[Your task]
Find the line below with "white ring [289,119,353,160]". Print it and every line after it exactly, through the last line, leaving out the pictures.
Top of Extracted records
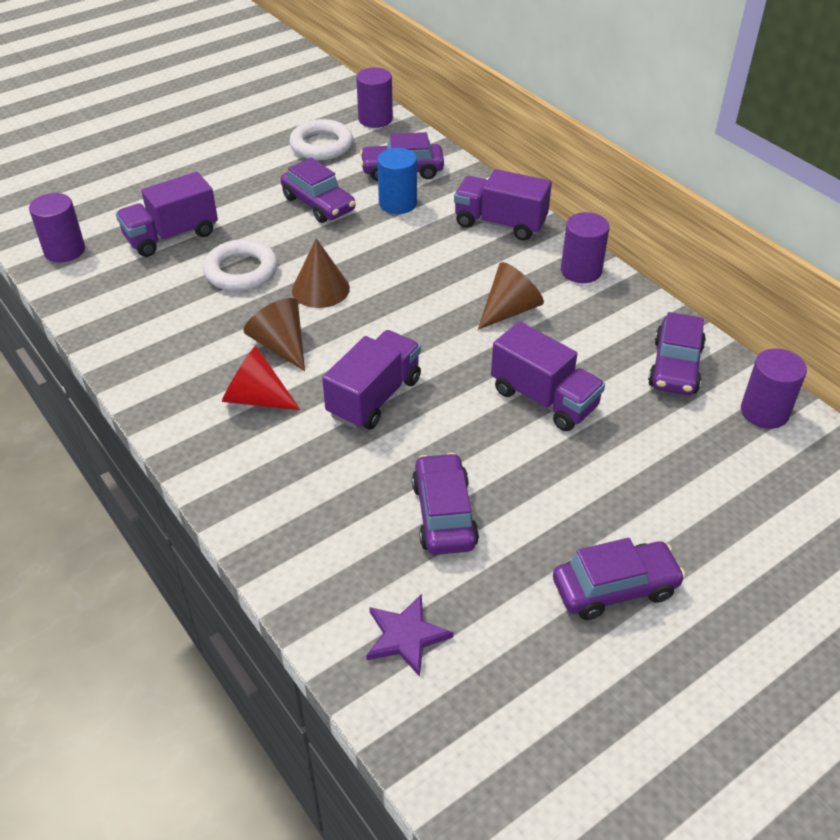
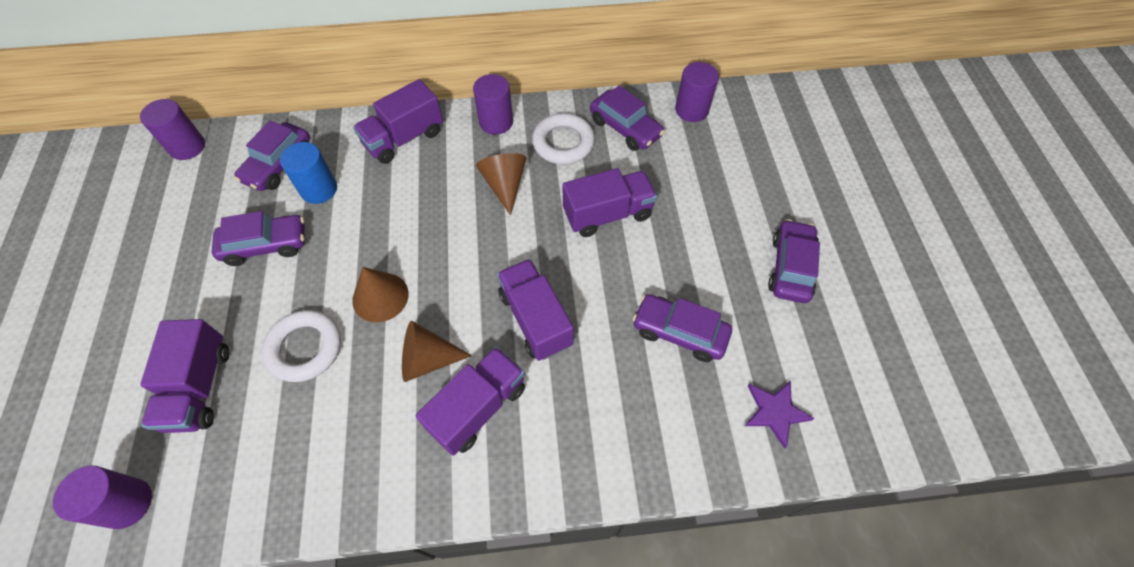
camera: 60 degrees left, 15 degrees up
red cone [222,346,300,410] -> purple truck [416,347,525,456]
white ring [289,119,353,160] -> white ring moved to [532,113,595,165]

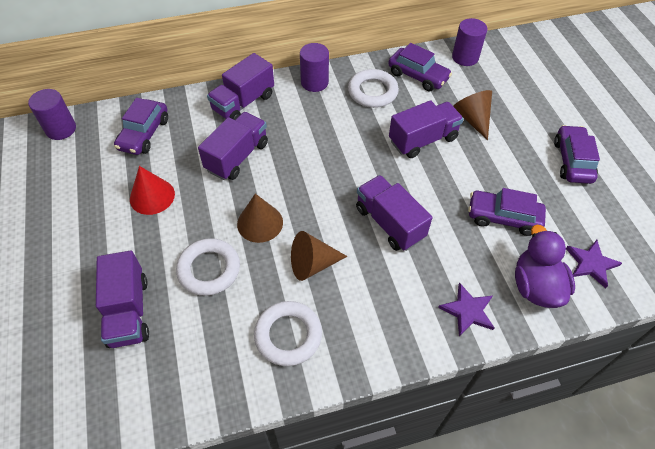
camera: 10 degrees left, 5 degrees down
purple cylinder [53,466,152,529] -> none
purple car [212,211,305,266] -> red cone [130,166,175,215]
blue cylinder [280,142,337,204] -> none
purple truck [416,347,525,456] -> purple truck moved to [198,112,268,180]
brown cone [476,153,526,215] -> brown cone moved to [453,90,492,140]
none -> white ring [254,301,322,366]
none -> purple star [438,283,495,336]
none -> purple duck [515,225,575,308]

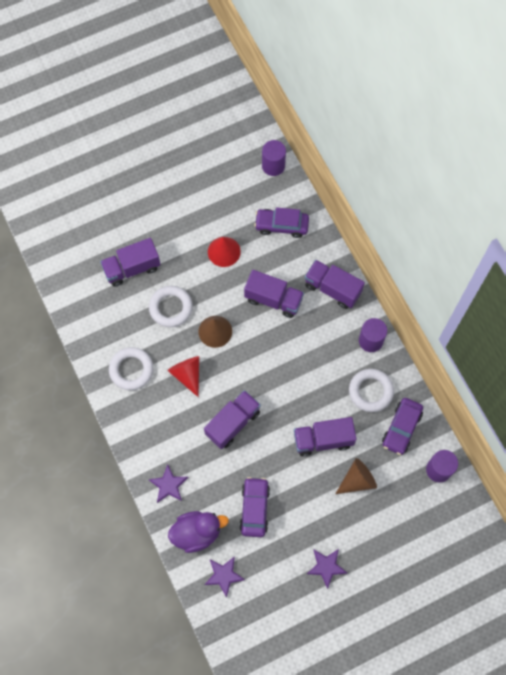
camera: 80 degrees right, 15 degrees up
brown cone [291,231,347,281] -> red cone [167,356,199,397]
purple truck [389,100,464,158] -> purple truck turned 120 degrees clockwise [294,417,356,457]
purple car [554,125,600,184] -> purple star [307,549,347,589]

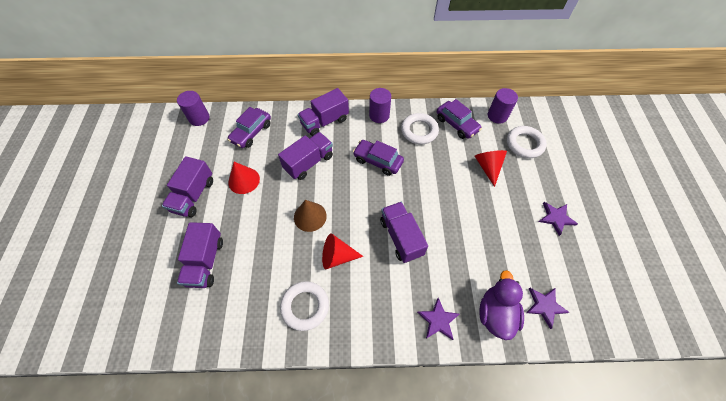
camera: 65 degrees left, 10 degrees down
white ring [149,286,193,327] -> white ring moved to [507,126,547,158]
purple car [239,477,270,537] -> purple car moved to [353,140,404,176]
purple truck [294,417,356,457] -> purple truck moved to [162,156,213,217]
brown cone [335,458,377,494] -> red cone [474,150,507,187]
Bottom of Extracted records
[Result of the exercise]
white ring [289,119,353,160] -> white ring moved to [532,113,595,165]

camera: 10 degrees left, 5 degrees down
purple cylinder [53,466,152,529] -> none
purple car [212,211,305,266] -> red cone [130,166,175,215]
blue cylinder [280,142,337,204] -> none
purple truck [416,347,525,456] -> purple truck moved to [198,112,268,180]
brown cone [476,153,526,215] -> brown cone moved to [453,90,492,140]
none -> white ring [254,301,322,366]
none -> purple star [438,283,495,336]
none -> purple duck [515,225,575,308]

camera: 80 degrees right, 15 degrees up
brown cone [291,231,347,281] -> red cone [167,356,199,397]
purple truck [389,100,464,158] -> purple truck turned 120 degrees clockwise [294,417,356,457]
purple car [554,125,600,184] -> purple star [307,549,347,589]

camera: 65 degrees left, 10 degrees down
white ring [149,286,193,327] -> white ring moved to [507,126,547,158]
purple car [239,477,270,537] -> purple car moved to [353,140,404,176]
purple truck [294,417,356,457] -> purple truck moved to [162,156,213,217]
brown cone [335,458,377,494] -> red cone [474,150,507,187]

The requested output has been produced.